------ Recorded data
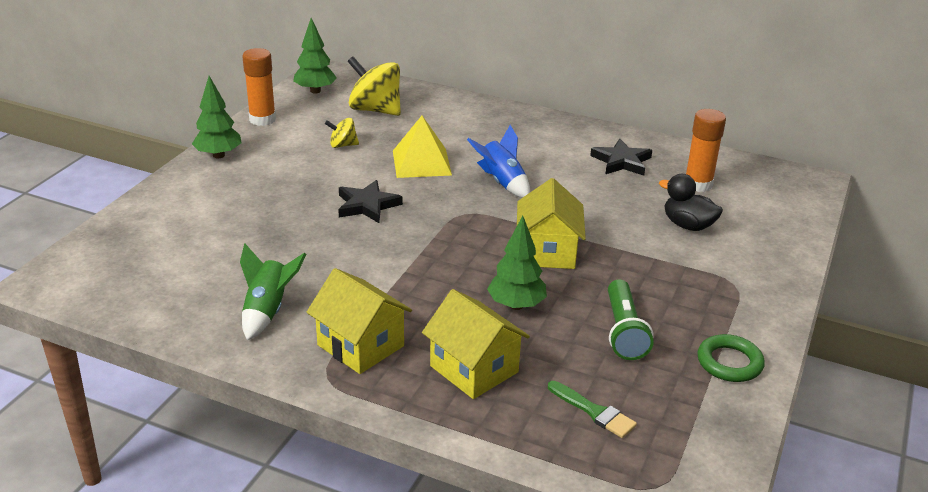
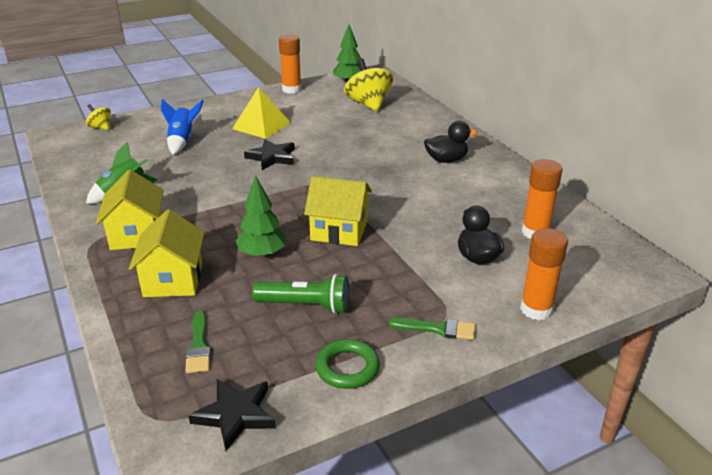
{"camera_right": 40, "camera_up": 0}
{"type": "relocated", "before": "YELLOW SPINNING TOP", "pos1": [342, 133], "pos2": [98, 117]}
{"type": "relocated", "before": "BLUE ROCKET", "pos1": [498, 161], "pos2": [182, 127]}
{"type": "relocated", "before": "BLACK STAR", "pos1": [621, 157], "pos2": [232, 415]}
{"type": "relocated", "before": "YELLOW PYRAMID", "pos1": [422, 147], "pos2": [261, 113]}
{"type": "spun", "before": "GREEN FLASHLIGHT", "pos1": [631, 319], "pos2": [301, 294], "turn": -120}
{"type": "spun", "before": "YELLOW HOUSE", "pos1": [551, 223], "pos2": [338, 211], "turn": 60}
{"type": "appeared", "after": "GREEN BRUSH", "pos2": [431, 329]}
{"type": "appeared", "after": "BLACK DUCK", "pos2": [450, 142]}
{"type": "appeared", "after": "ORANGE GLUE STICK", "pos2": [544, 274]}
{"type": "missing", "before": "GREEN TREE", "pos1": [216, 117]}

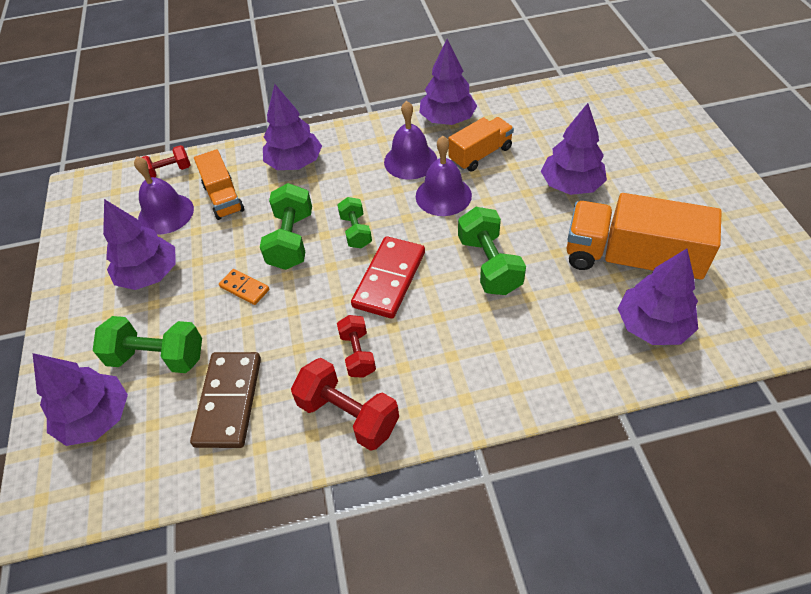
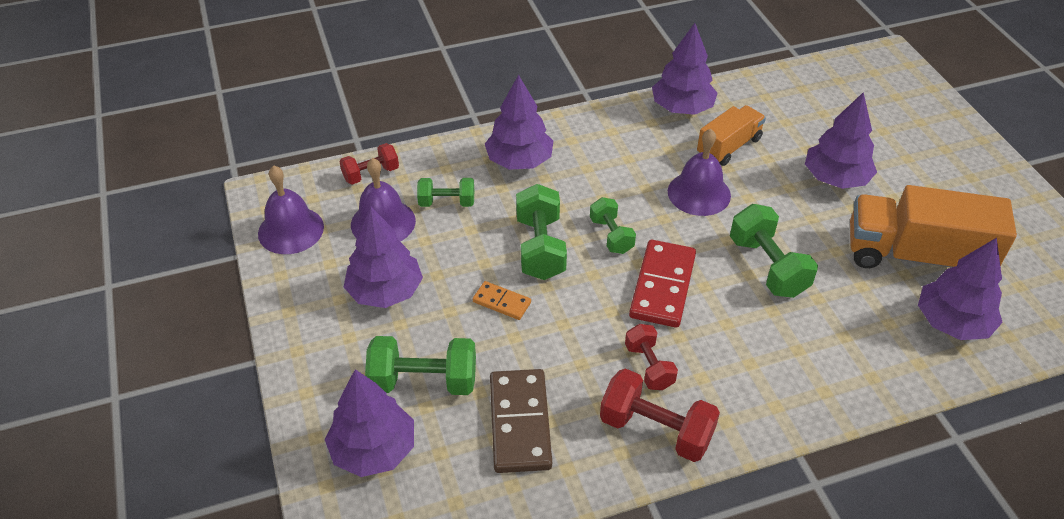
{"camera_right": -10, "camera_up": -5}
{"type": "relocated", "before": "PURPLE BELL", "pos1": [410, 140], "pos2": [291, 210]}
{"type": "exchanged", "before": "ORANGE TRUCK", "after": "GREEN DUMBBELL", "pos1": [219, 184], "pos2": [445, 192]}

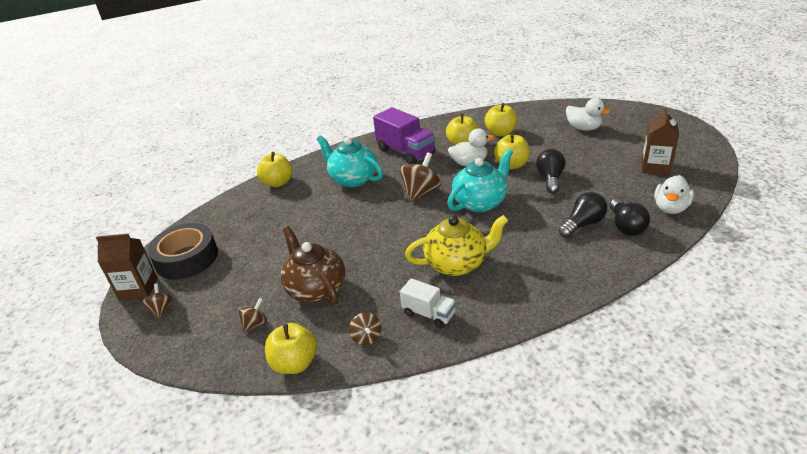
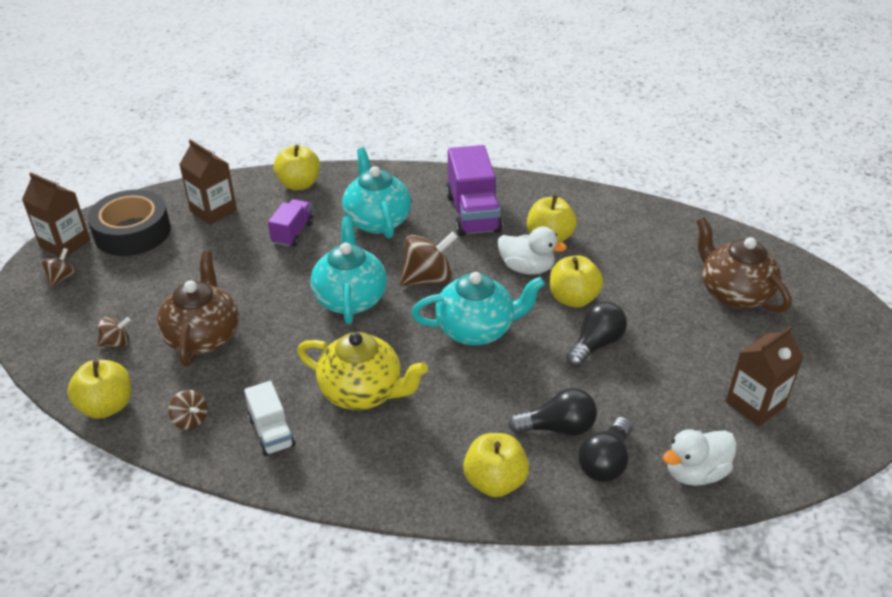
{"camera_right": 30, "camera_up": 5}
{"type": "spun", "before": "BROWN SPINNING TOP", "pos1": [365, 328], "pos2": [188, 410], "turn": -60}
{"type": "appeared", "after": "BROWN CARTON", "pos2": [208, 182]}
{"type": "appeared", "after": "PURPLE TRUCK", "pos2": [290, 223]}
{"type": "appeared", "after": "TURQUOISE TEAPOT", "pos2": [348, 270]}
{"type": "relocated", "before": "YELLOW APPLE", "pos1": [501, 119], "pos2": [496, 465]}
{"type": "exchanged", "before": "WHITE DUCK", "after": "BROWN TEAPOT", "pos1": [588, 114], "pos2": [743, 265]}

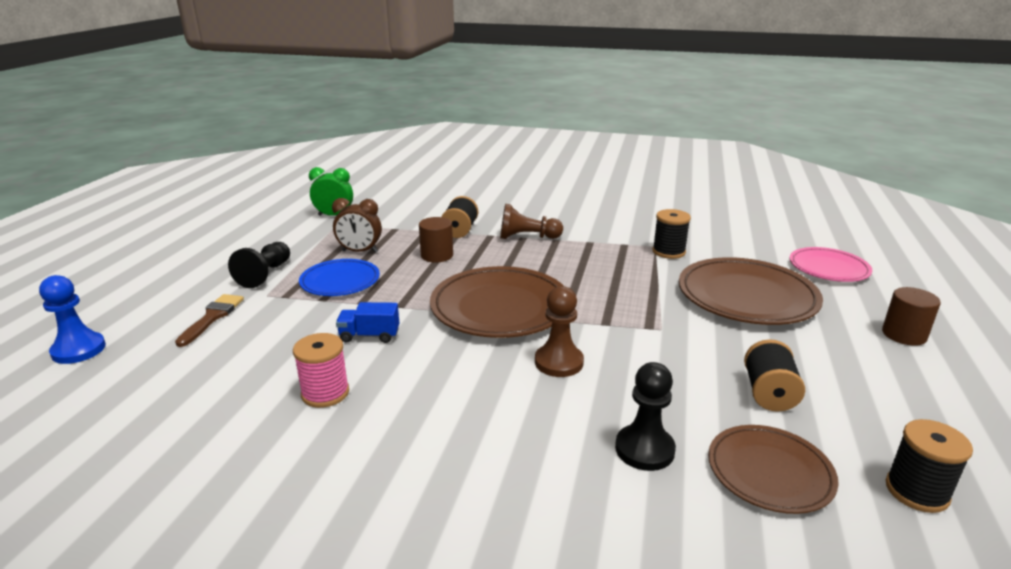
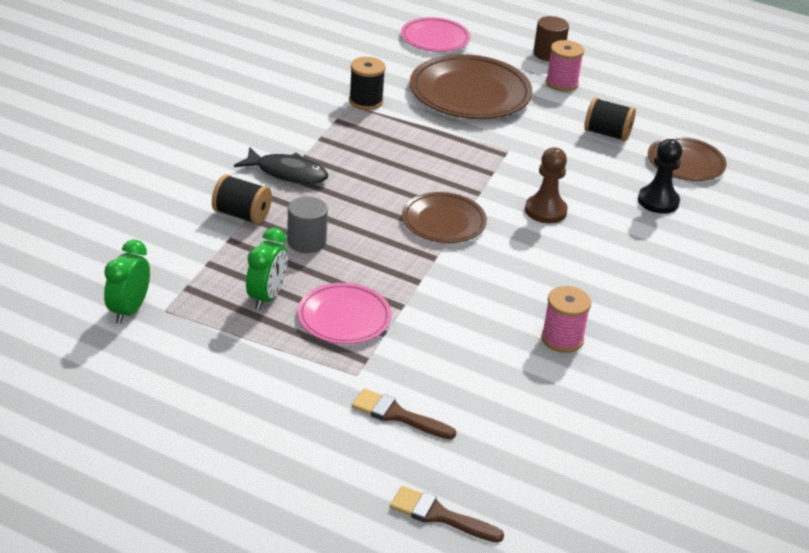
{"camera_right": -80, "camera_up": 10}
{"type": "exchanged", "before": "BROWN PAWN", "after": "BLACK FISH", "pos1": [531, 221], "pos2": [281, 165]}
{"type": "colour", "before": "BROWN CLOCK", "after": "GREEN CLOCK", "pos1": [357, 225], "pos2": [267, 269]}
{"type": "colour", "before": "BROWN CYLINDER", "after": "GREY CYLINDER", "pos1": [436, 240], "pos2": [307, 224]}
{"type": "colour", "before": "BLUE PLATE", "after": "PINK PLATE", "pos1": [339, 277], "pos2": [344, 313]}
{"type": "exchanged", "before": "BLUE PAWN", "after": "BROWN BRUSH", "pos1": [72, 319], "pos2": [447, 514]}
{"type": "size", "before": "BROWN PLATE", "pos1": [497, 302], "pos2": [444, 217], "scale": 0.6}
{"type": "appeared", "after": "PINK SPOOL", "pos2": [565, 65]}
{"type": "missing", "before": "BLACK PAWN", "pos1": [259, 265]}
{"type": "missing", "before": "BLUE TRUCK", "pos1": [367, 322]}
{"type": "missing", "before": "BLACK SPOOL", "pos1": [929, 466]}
------------
■ Work order ■
When you repeat the lines above, keep them exact and leave out each image they contain.

■ Exercise output ■
{"camera_right": 40, "camera_up": 0}
{"type": "relocated", "before": "YELLOW SPINNING TOP", "pos1": [342, 133], "pos2": [98, 117]}
{"type": "relocated", "before": "BLUE ROCKET", "pos1": [498, 161], "pos2": [182, 127]}
{"type": "relocated", "before": "BLACK STAR", "pos1": [621, 157], "pos2": [232, 415]}
{"type": "relocated", "before": "YELLOW PYRAMID", "pos1": [422, 147], "pos2": [261, 113]}
{"type": "spun", "before": "GREEN FLASHLIGHT", "pos1": [631, 319], "pos2": [301, 294], "turn": -120}
{"type": "spun", "before": "YELLOW HOUSE", "pos1": [551, 223], "pos2": [338, 211], "turn": 60}
{"type": "appeared", "after": "GREEN BRUSH", "pos2": [431, 329]}
{"type": "appeared", "after": "BLACK DUCK", "pos2": [450, 142]}
{"type": "appeared", "after": "ORANGE GLUE STICK", "pos2": [544, 274]}
{"type": "missing", "before": "GREEN TREE", "pos1": [216, 117]}

{"camera_right": -10, "camera_up": -5}
{"type": "relocated", "before": "PURPLE BELL", "pos1": [410, 140], "pos2": [291, 210]}
{"type": "exchanged", "before": "ORANGE TRUCK", "after": "GREEN DUMBBELL", "pos1": [219, 184], "pos2": [445, 192]}

{"camera_right": 30, "camera_up": 5}
{"type": "spun", "before": "BROWN SPINNING TOP", "pos1": [365, 328], "pos2": [188, 410], "turn": -60}
{"type": "appeared", "after": "BROWN CARTON", "pos2": [208, 182]}
{"type": "appeared", "after": "PURPLE TRUCK", "pos2": [290, 223]}
{"type": "appeared", "after": "TURQUOISE TEAPOT", "pos2": [348, 270]}
{"type": "relocated", "before": "YELLOW APPLE", "pos1": [501, 119], "pos2": [496, 465]}
{"type": "exchanged", "before": "WHITE DUCK", "after": "BROWN TEAPOT", "pos1": [588, 114], "pos2": [743, 265]}

{"camera_right": -80, "camera_up": 10}
{"type": "exchanged", "before": "BROWN PAWN", "after": "BLACK FISH", "pos1": [531, 221], "pos2": [281, 165]}
{"type": "colour", "before": "BROWN CLOCK", "after": "GREEN CLOCK", "pos1": [357, 225], "pos2": [267, 269]}
{"type": "colour", "before": "BROWN CYLINDER", "after": "GREY CYLINDER", "pos1": [436, 240], "pos2": [307, 224]}
{"type": "colour", "before": "BLUE PLATE", "after": "PINK PLATE", "pos1": [339, 277], "pos2": [344, 313]}
{"type": "exchanged", "before": "BLUE PAWN", "after": "BROWN BRUSH", "pos1": [72, 319], "pos2": [447, 514]}
{"type": "size", "before": "BROWN PLATE", "pos1": [497, 302], "pos2": [444, 217], "scale": 0.6}
{"type": "appeared", "after": "PINK SPOOL", "pos2": [565, 65]}
{"type": "missing", "before": "BLACK PAWN", "pos1": [259, 265]}
{"type": "missing", "before": "BLUE TRUCK", "pos1": [367, 322]}
{"type": "missing", "before": "BLACK SPOOL", "pos1": [929, 466]}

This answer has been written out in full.